┌─ Input material
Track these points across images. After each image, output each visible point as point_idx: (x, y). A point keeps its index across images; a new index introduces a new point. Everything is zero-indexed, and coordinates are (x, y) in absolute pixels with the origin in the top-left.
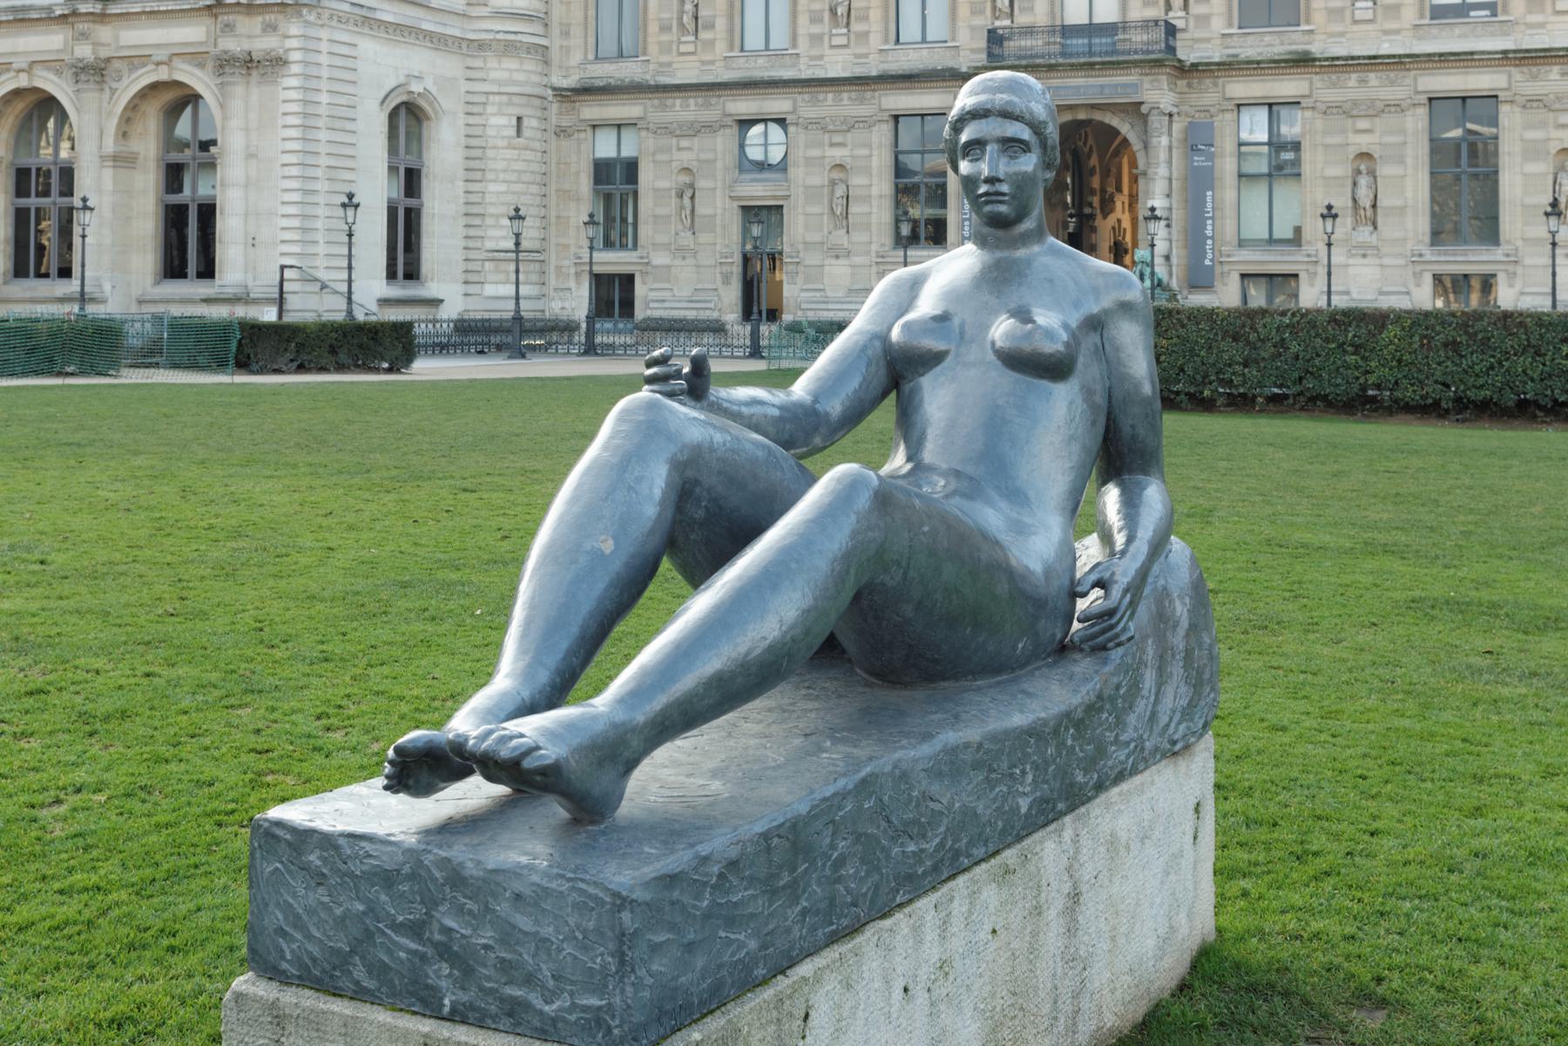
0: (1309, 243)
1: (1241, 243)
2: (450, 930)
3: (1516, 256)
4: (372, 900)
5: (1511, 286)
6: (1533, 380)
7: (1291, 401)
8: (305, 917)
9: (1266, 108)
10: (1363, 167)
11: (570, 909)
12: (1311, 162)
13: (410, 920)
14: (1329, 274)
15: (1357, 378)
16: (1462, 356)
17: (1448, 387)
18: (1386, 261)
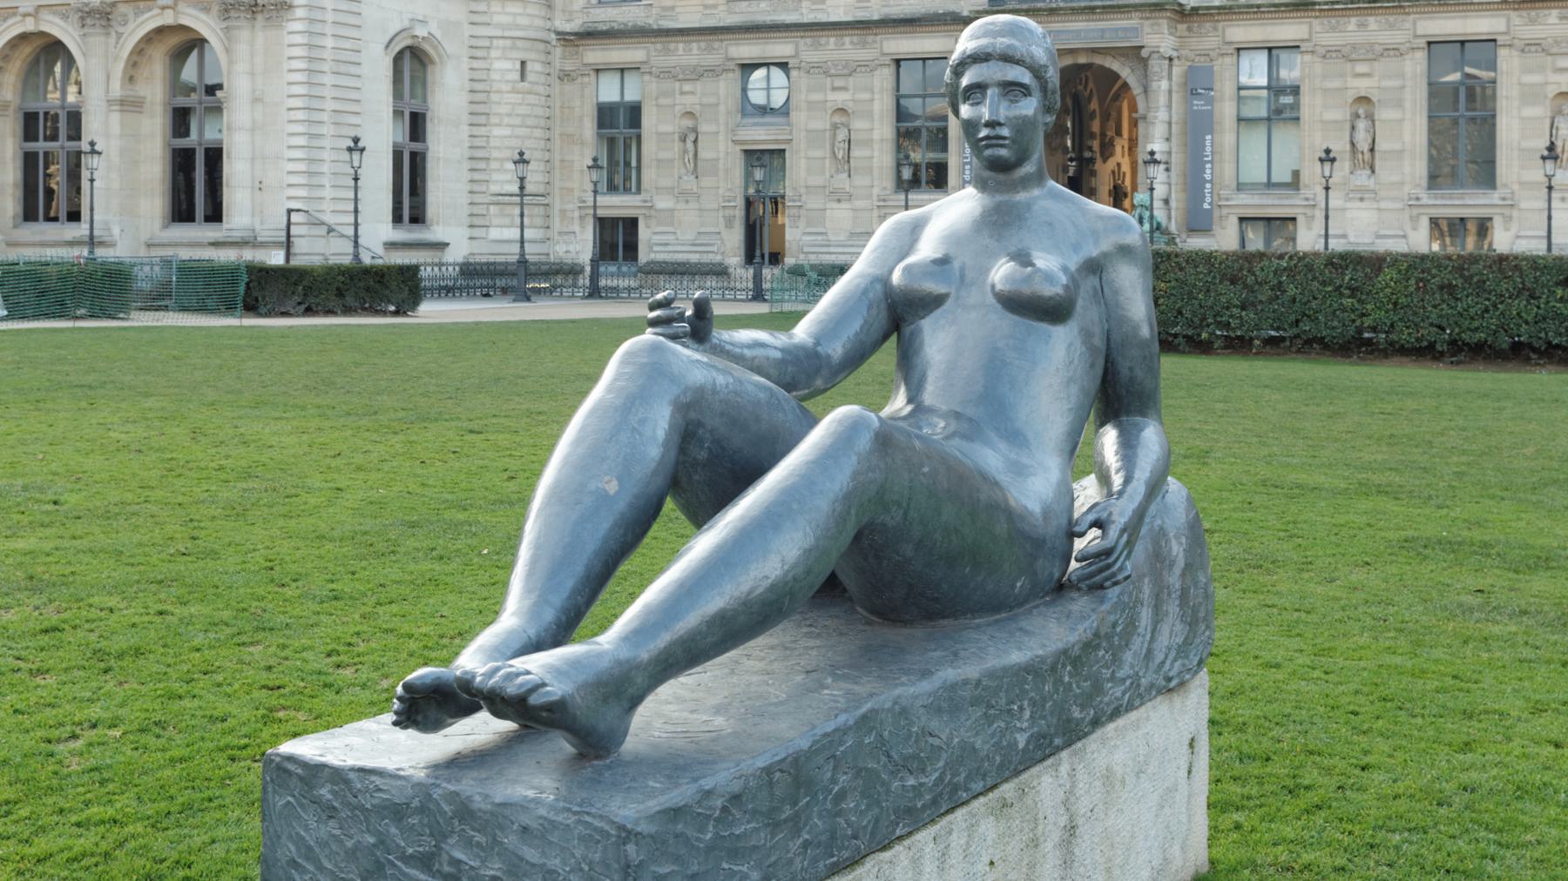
└─
■ Aim: Copy the lines above verbatim, from the first line through the final one, and omit the pictures from your copy.

■ Exercise result:
Track these points across images. After each image, output each visible point as point_idx: (x, y). A point keeps its index across images; a new index introduces a new point. Everything is zero-indexed, and coordinates are (x, y) in absolute pixels with the origin in the top-left.
0: (1309, 243)
1: (1241, 243)
2: (450, 930)
3: (1516, 256)
4: (372, 900)
5: (1511, 286)
6: (1533, 380)
7: (1291, 401)
8: (305, 917)
9: (1266, 108)
10: (1363, 167)
11: (570, 909)
12: (1311, 162)
13: (410, 920)
14: (1329, 274)
15: (1357, 378)
16: (1462, 356)
17: (1448, 387)
18: (1386, 261)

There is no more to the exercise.